Exercise prompt – Make an exact copy of each entry, leaving out every picture.

Supplied material –
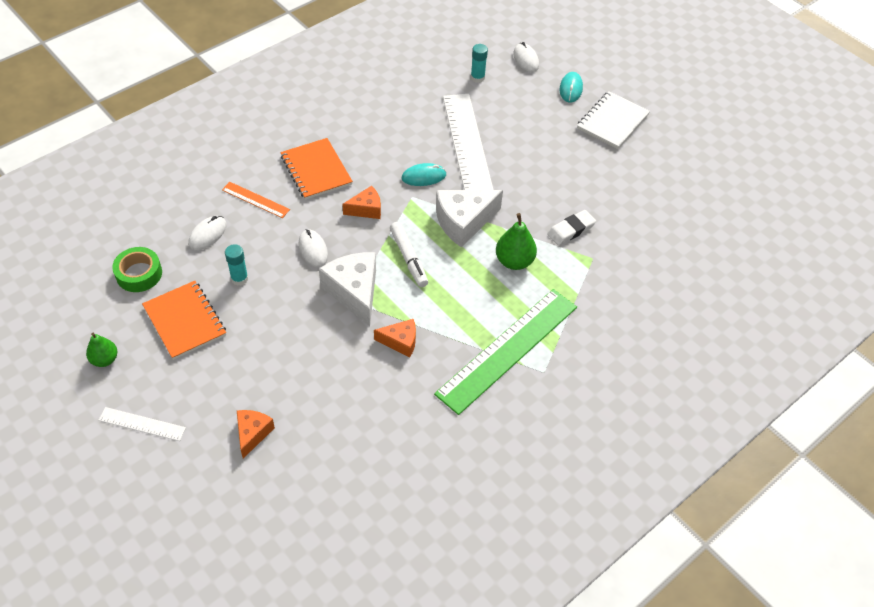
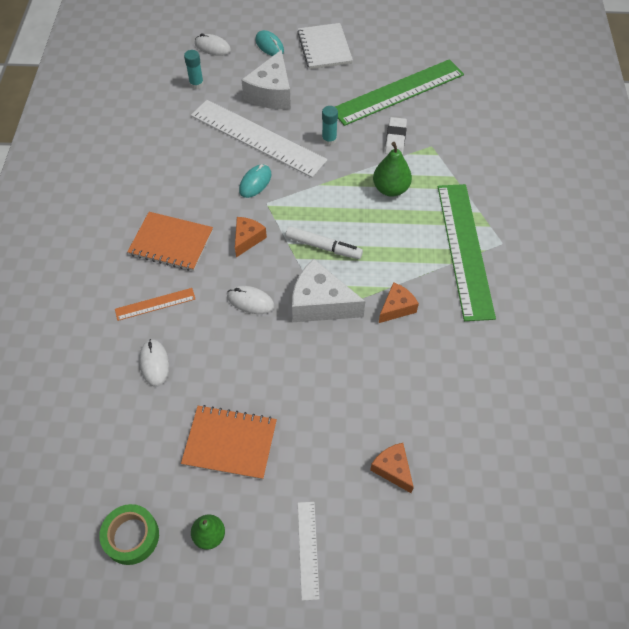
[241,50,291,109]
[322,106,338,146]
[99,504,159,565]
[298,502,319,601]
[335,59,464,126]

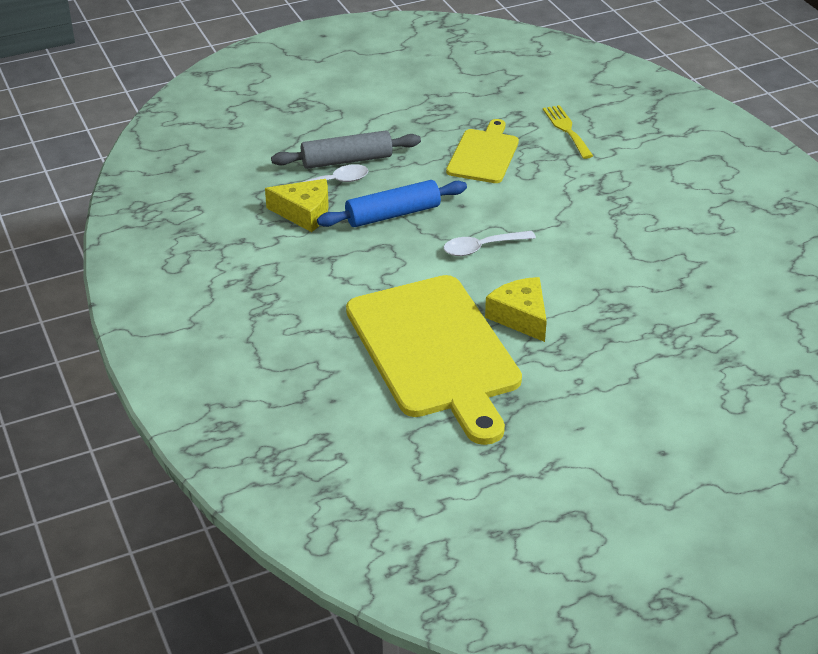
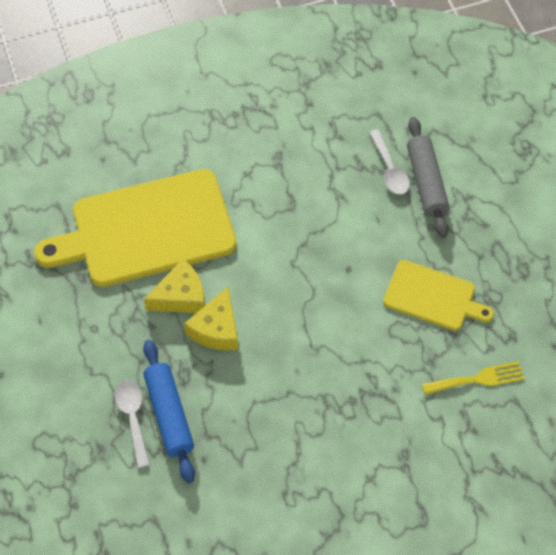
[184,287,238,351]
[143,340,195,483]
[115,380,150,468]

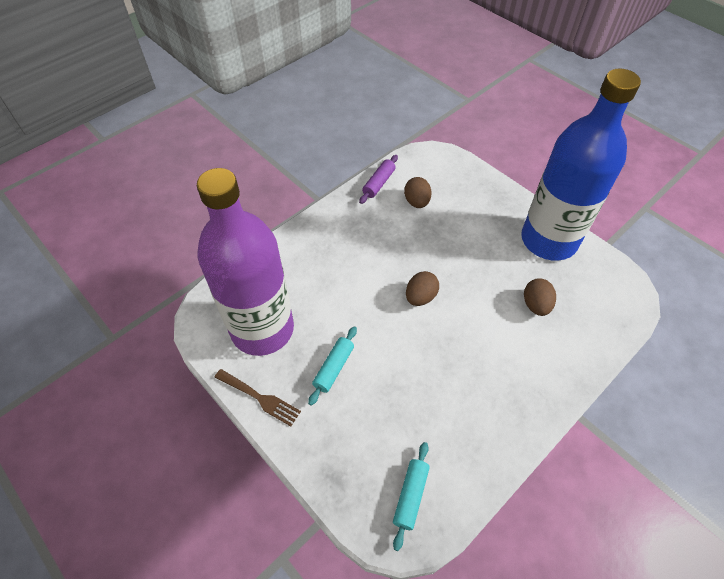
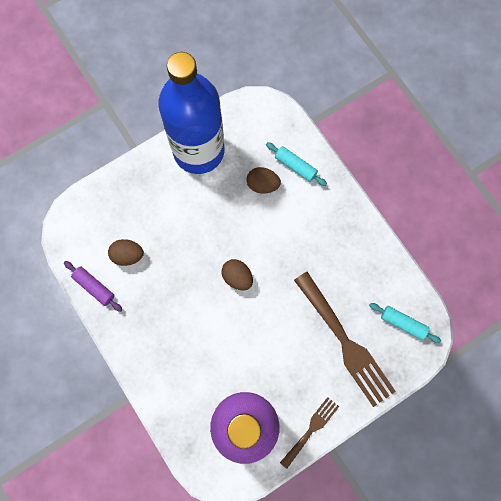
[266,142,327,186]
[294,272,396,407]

Written answer –
[241,50,291,109]
[322,106,338,146]
[99,504,159,565]
[298,502,319,601]
[335,59,464,126]

[184,287,238,351]
[143,340,195,483]
[115,380,150,468]

[266,142,327,186]
[294,272,396,407]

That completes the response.